Before-and-after scene images:

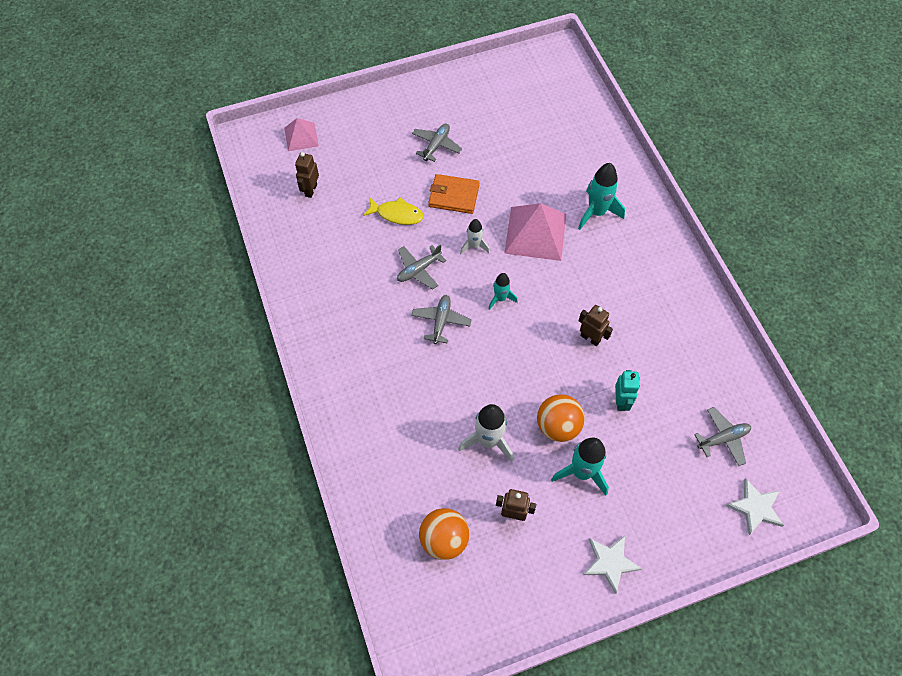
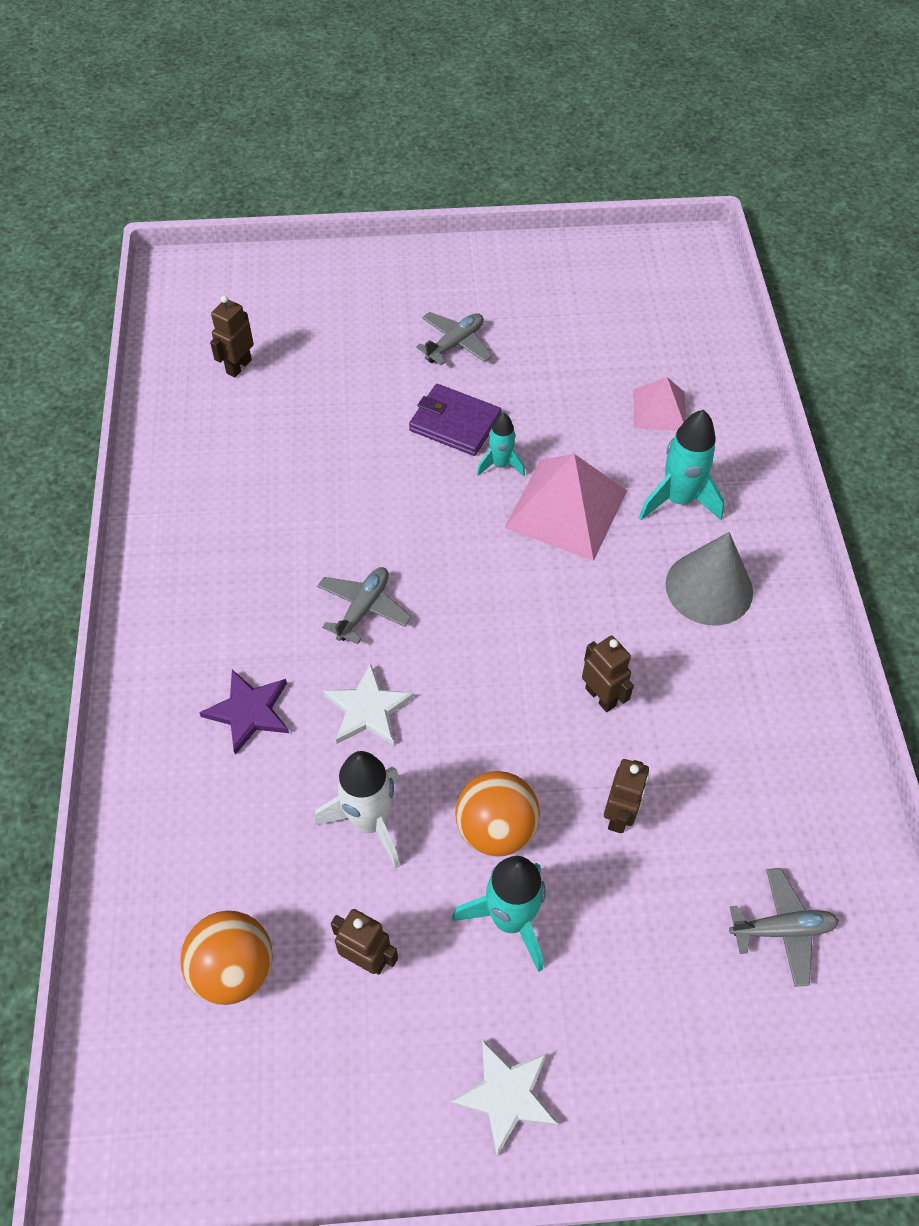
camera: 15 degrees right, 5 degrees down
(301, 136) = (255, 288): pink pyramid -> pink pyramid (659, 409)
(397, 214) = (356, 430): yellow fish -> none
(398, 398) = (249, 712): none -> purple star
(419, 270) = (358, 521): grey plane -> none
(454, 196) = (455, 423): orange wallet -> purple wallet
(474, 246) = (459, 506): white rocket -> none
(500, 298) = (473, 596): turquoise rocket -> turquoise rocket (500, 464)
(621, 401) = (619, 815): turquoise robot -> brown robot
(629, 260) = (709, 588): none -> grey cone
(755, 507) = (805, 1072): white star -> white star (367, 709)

Directions for this task: Reproduce the lines above exactly, image-free.

Result below:
camera: 15 degrees right, 5 degrees down
(301, 136) = (255, 288): pink pyramid -> pink pyramid (659, 409)
(397, 214) = (356, 430): yellow fish -> none
(398, 398) = (249, 712): none -> purple star
(419, 270) = (358, 521): grey plane -> none
(454, 196) = (455, 423): orange wallet -> purple wallet
(474, 246) = (459, 506): white rocket -> none
(500, 298) = (473, 596): turquoise rocket -> turquoise rocket (500, 464)
(621, 401) = (619, 815): turquoise robot -> brown robot
(629, 260) = (709, 588): none -> grey cone
(755, 507) = (805, 1072): white star -> white star (367, 709)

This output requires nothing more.